*** Block opens ***

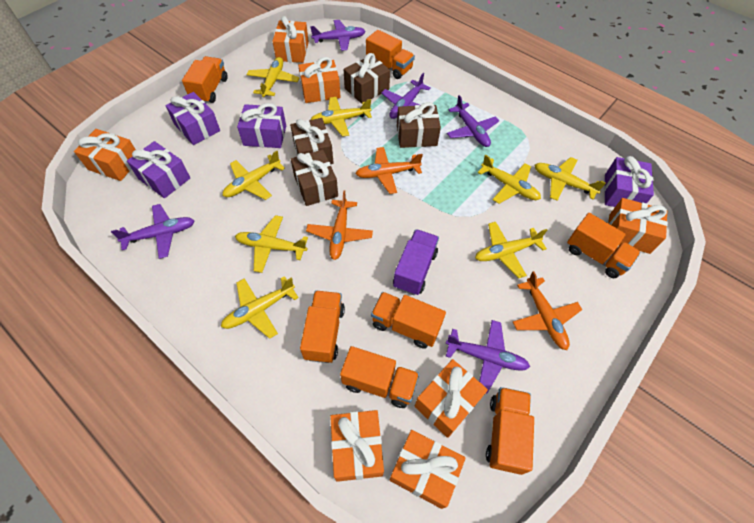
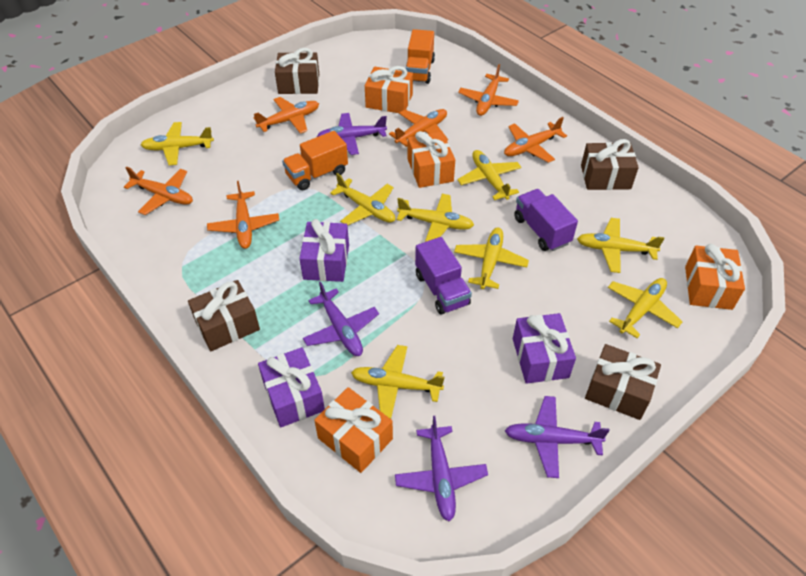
orange gift: 7 -> 4
orange plane: 3 -> 6
orange truck: 7 -> 2
purple gift: 4 -> 3
purple plane: 5 -> 4
purple truck: 1 -> 2

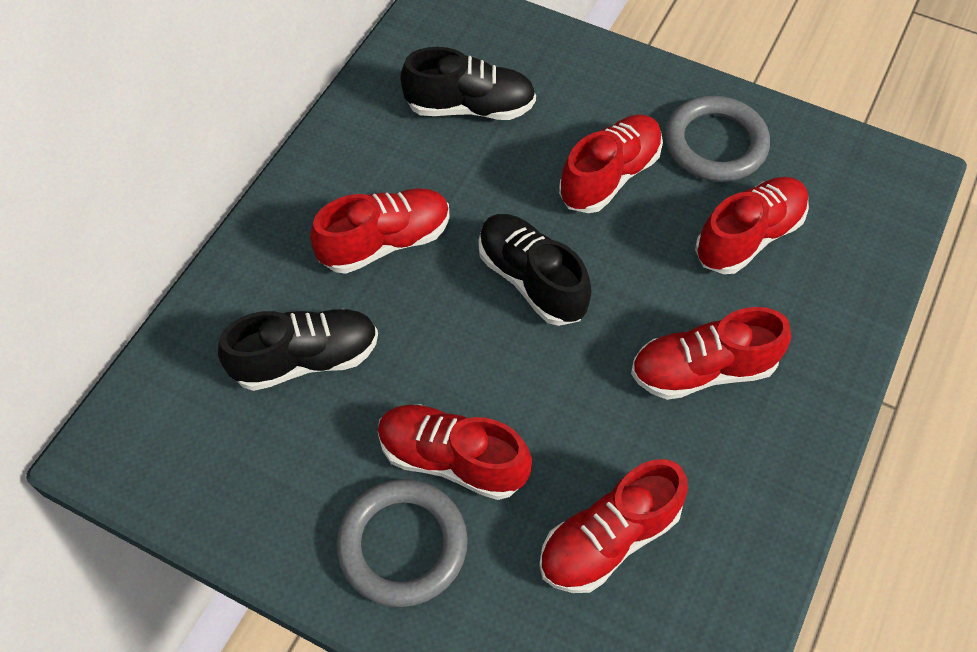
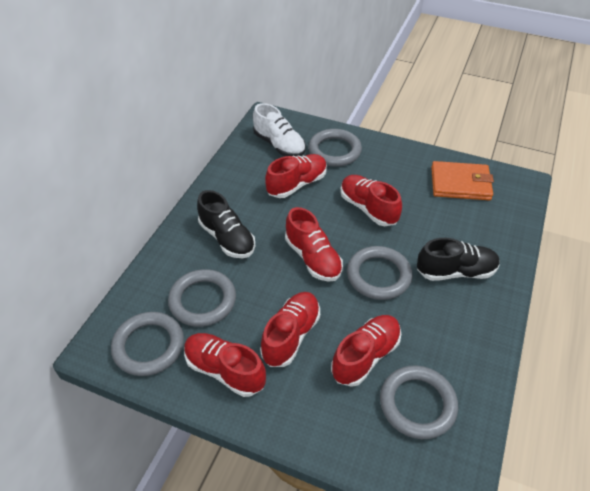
black shoe: 3 -> 2
grey ring: 2 -> 5
orange wallet: 0 -> 1
white shoe: 0 -> 1

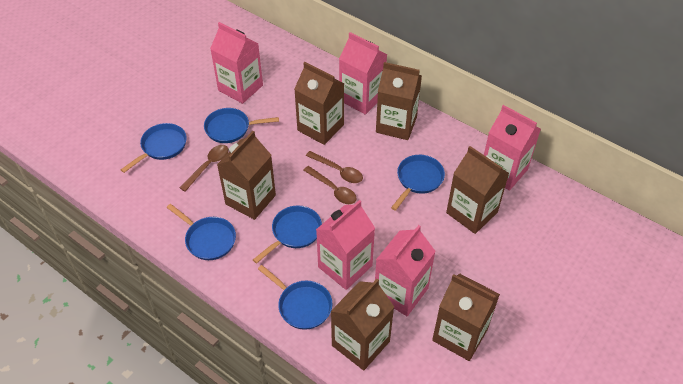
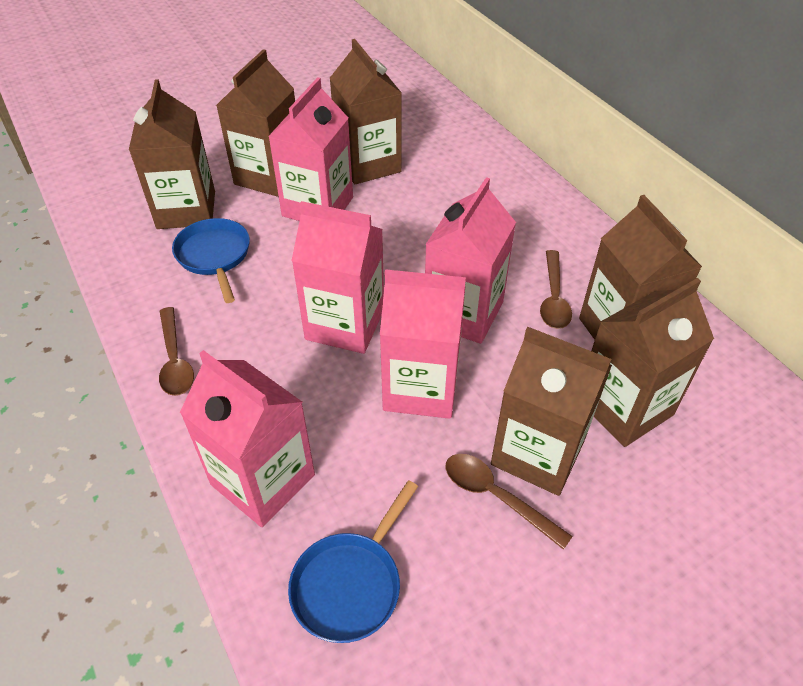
blue pan: 6 -> 2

*** Block closes ***

Note how many lines in the material hold the word "orange", and give that number with nothing added.

4